(Before-and-after object listings)
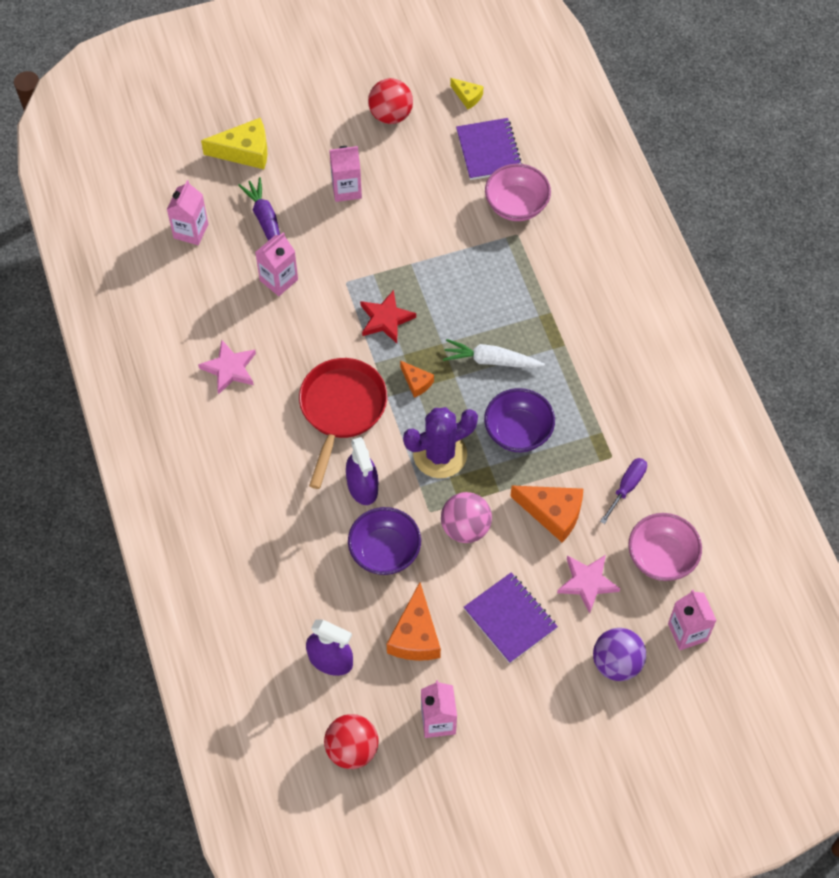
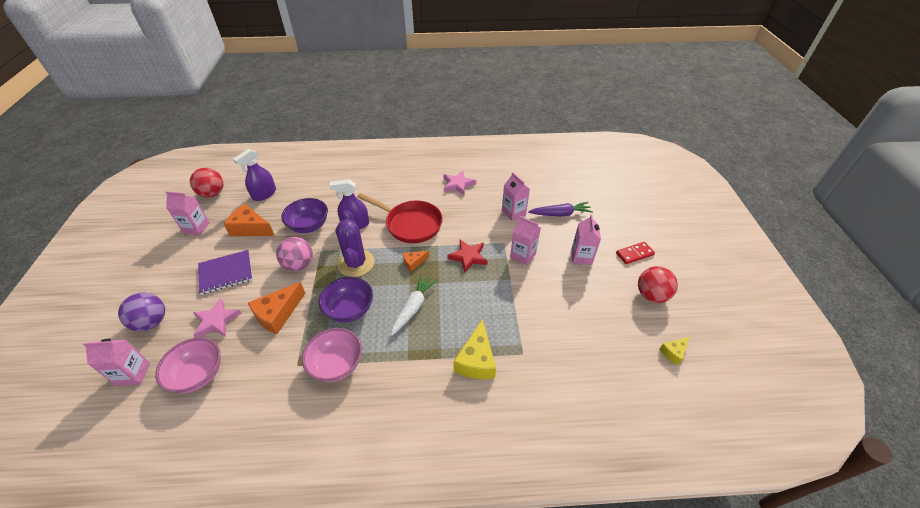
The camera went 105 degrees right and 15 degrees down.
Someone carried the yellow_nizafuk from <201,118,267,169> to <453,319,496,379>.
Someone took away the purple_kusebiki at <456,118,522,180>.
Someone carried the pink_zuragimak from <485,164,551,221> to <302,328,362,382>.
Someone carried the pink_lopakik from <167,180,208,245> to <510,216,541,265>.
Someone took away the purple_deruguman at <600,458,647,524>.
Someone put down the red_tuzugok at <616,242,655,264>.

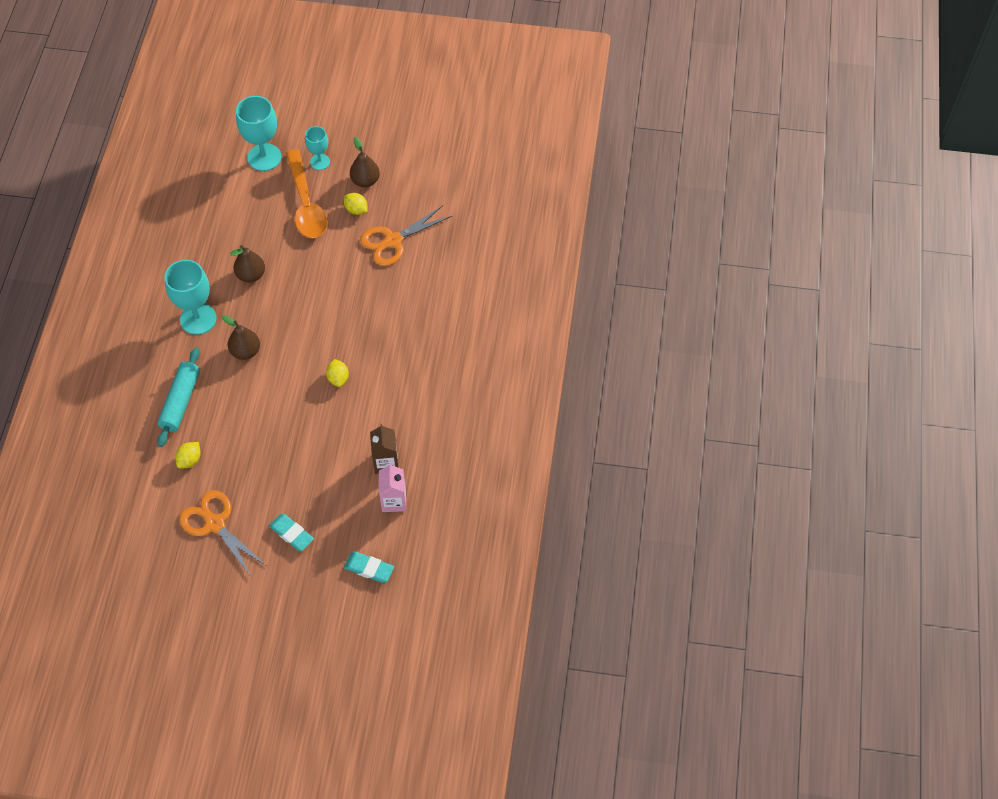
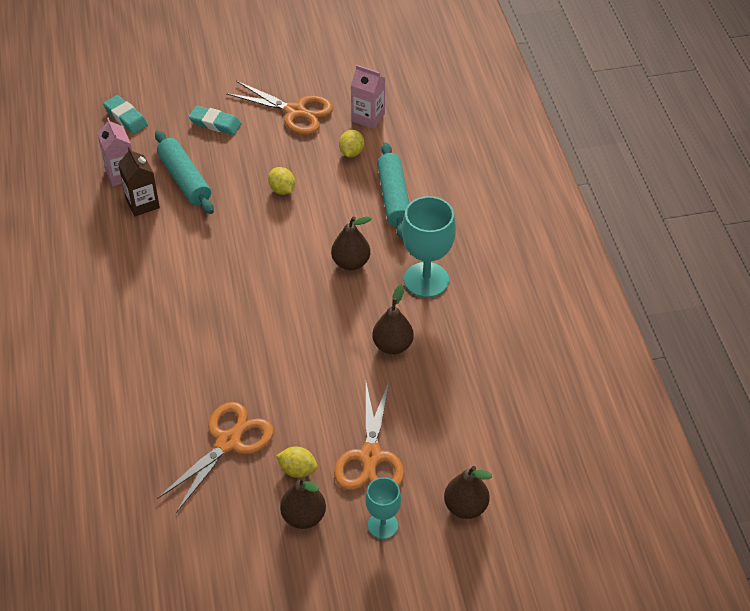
The camera went 160 degrees right and 10 degrees down.
Someone swapped the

# WORK INSTRUCTIONS
All of the records above should be written out exactly, with the pictures left out.

# RESULT OF THIS EXERCISE
The camera went 105 degrees right and 15 degrees down.
Someone carried the yellow_nizafuk from <201,118,267,169> to <453,319,496,379>.
Someone took away the purple_kusebiki at <456,118,522,180>.
Someone carried the pink_zuragimak from <485,164,551,221> to <302,328,362,382>.
Someone carried the pink_lopakik from <167,180,208,245> to <510,216,541,265>.
Someone took away the purple_deruguman at <600,458,647,524>.
Someone put down the red_tuzugok at <616,242,655,264>.

The camera went 160 degrees right and 10 degrees down.
Someone swapped the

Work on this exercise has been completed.